What is being asked:
Quote the entries below from the line with "camera: 30 degrees left, 10 degrees up" through the line with "(489, 176) = (516, 126): pink", both ends included, and only those lines.

Data for processing:
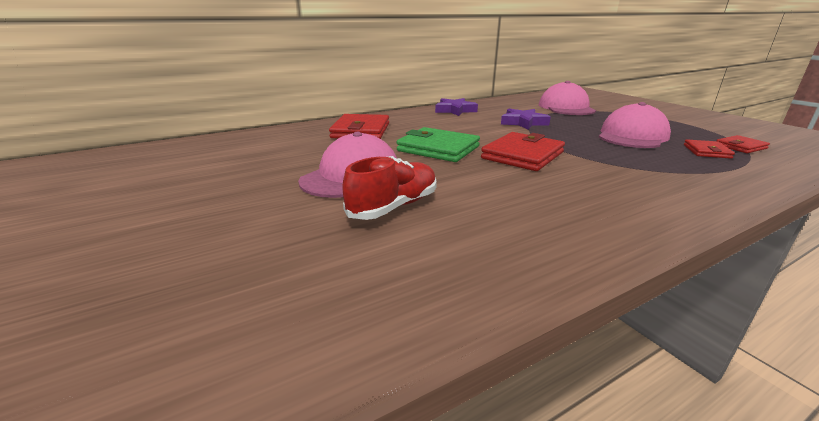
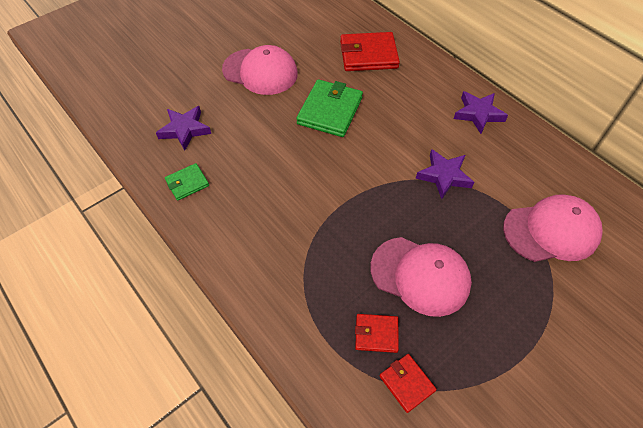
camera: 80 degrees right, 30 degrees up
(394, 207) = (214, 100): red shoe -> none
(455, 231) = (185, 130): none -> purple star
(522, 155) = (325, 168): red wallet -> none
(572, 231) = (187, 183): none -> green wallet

* * *

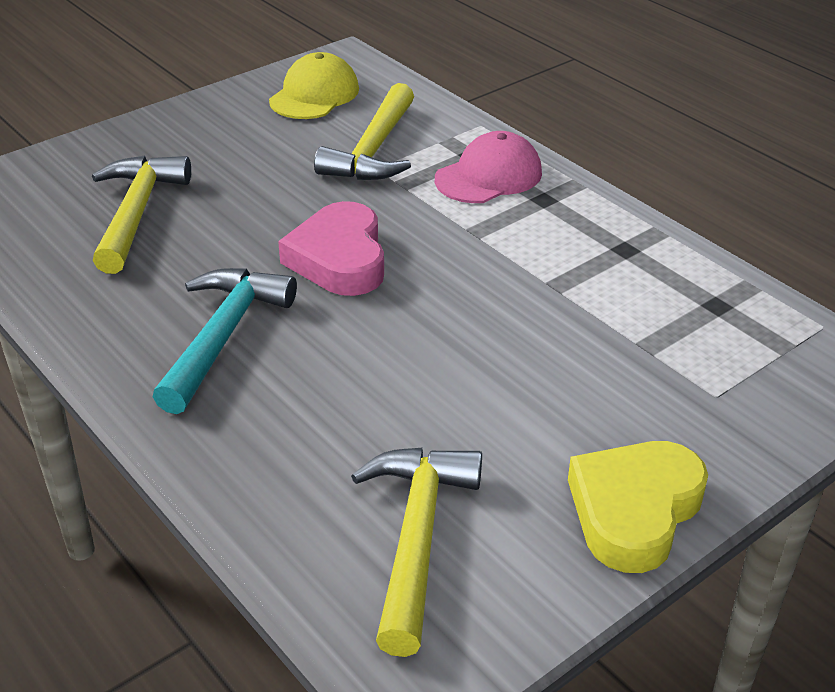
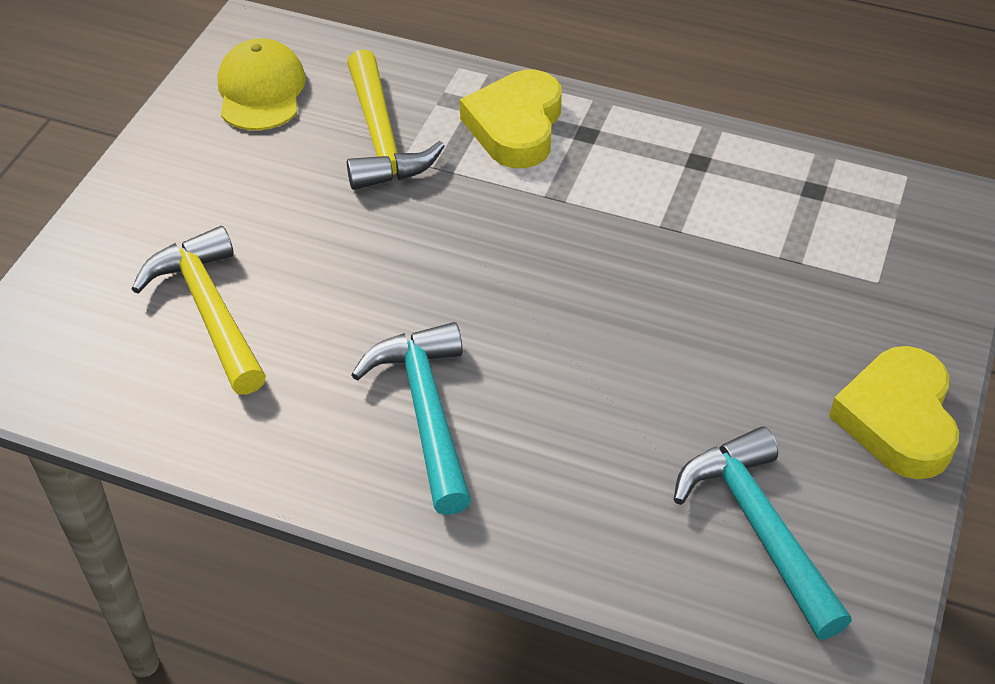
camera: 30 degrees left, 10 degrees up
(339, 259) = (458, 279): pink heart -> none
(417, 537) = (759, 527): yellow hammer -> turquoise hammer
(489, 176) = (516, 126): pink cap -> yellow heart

Result for this task:
camera: 30 degrees left, 10 degrees up
(339, 259) = (458, 279): pink heart -> none
(417, 537) = (759, 527): yellow hammer -> turquoise hammer
(489, 176) = (516, 126): pink cap -> yellow heart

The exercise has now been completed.